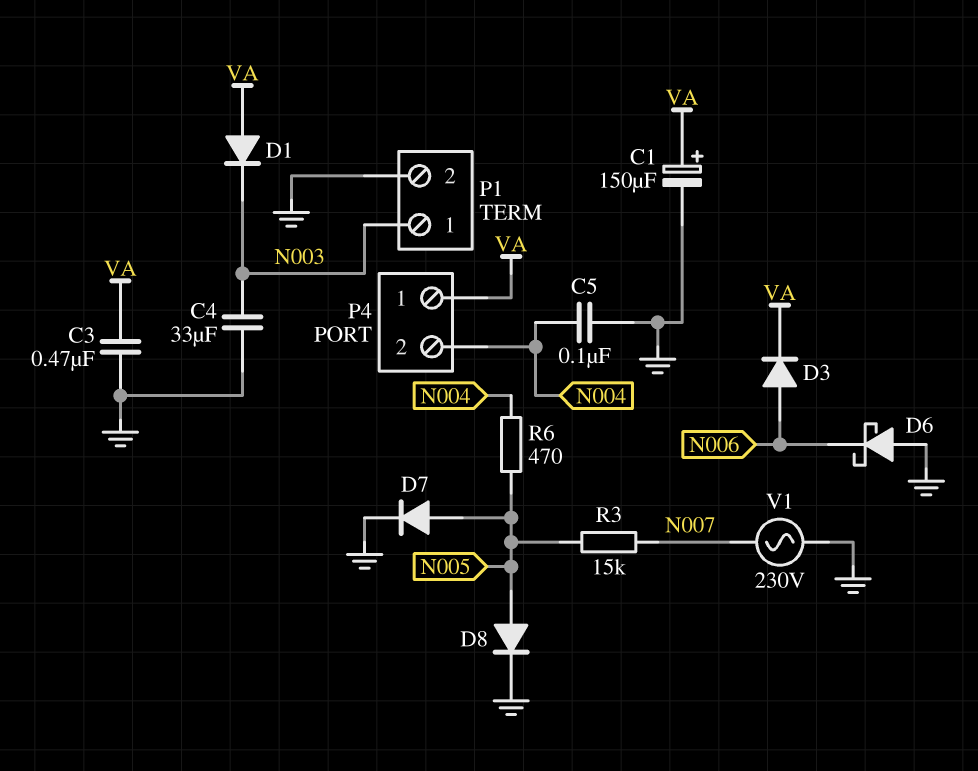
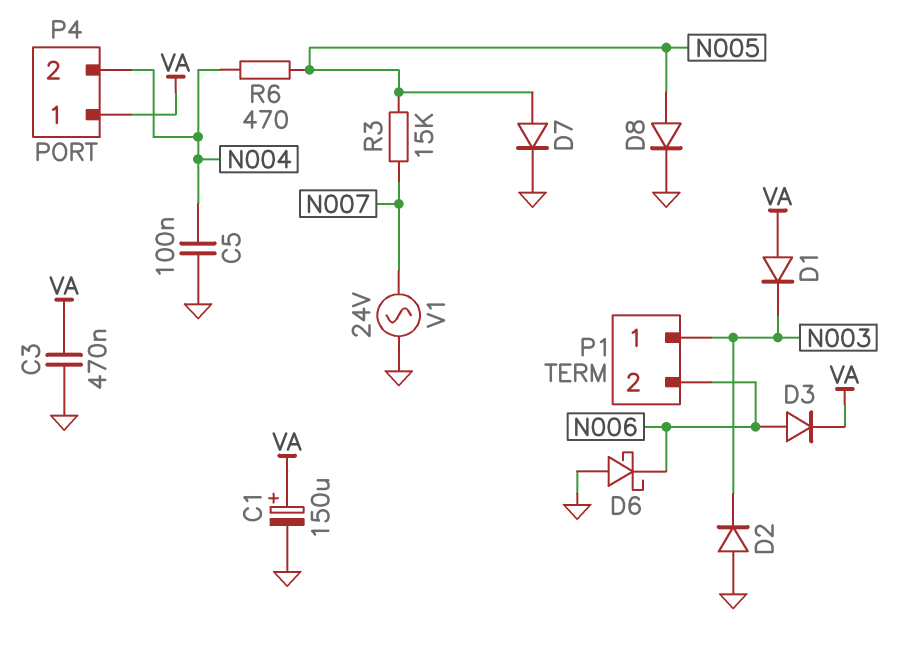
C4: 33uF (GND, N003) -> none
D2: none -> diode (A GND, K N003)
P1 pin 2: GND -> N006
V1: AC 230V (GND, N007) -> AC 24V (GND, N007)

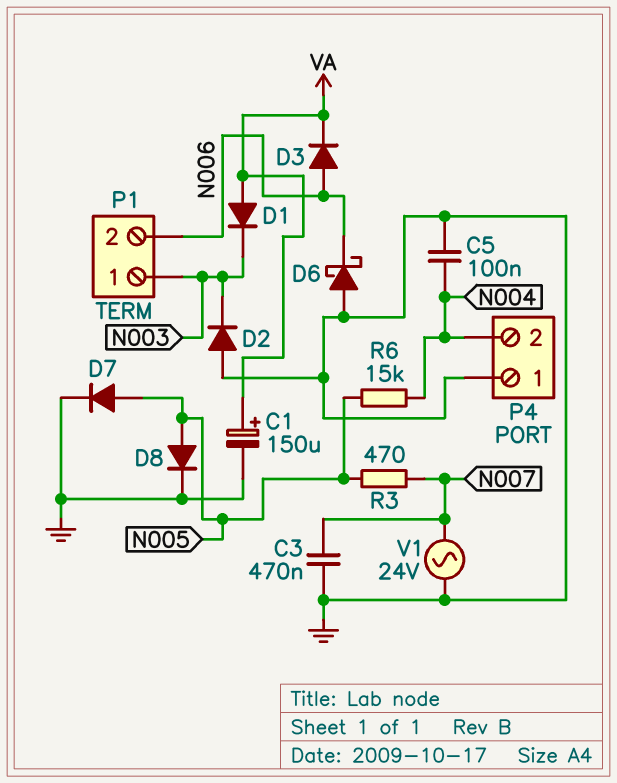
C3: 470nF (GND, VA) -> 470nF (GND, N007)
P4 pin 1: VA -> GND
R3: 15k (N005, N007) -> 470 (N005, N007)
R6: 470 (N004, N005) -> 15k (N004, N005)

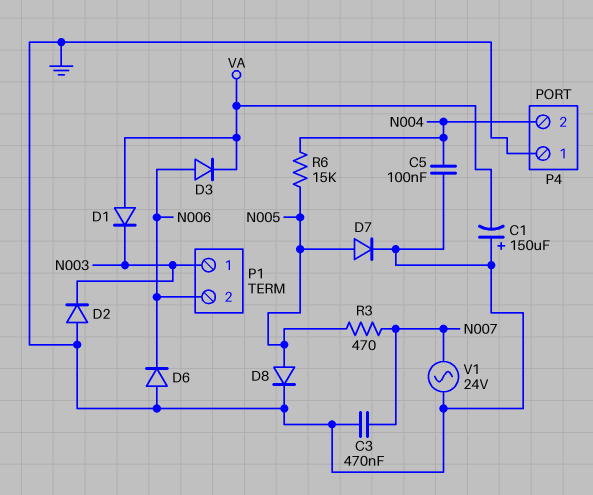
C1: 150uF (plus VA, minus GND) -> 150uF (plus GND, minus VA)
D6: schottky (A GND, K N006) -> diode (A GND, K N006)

┄┄┄┄┄┄┄┄┄┄┄┄┄┄┄┄┄┄┄┄

# Exercise goal
Leaving the pictures out, give back each line above exactly.

# Response area
C4: 33uF (GND, N003) -> none
D2: none -> diode (A GND, K N003)
P1 pin 2: GND -> N006
V1: AC 230V (GND, N007) -> AC 24V (GND, N007)

C3: 470nF (GND, VA) -> 470nF (GND, N007)
P4 pin 1: VA -> GND
R3: 15k (N005, N007) -> 470 (N005, N007)
R6: 470 (N004, N005) -> 15k (N004, N005)

C1: 150uF (plus VA, minus GND) -> 150uF (plus GND, minus VA)
D6: schottky (A GND, K N006) -> diode (A GND, K N006)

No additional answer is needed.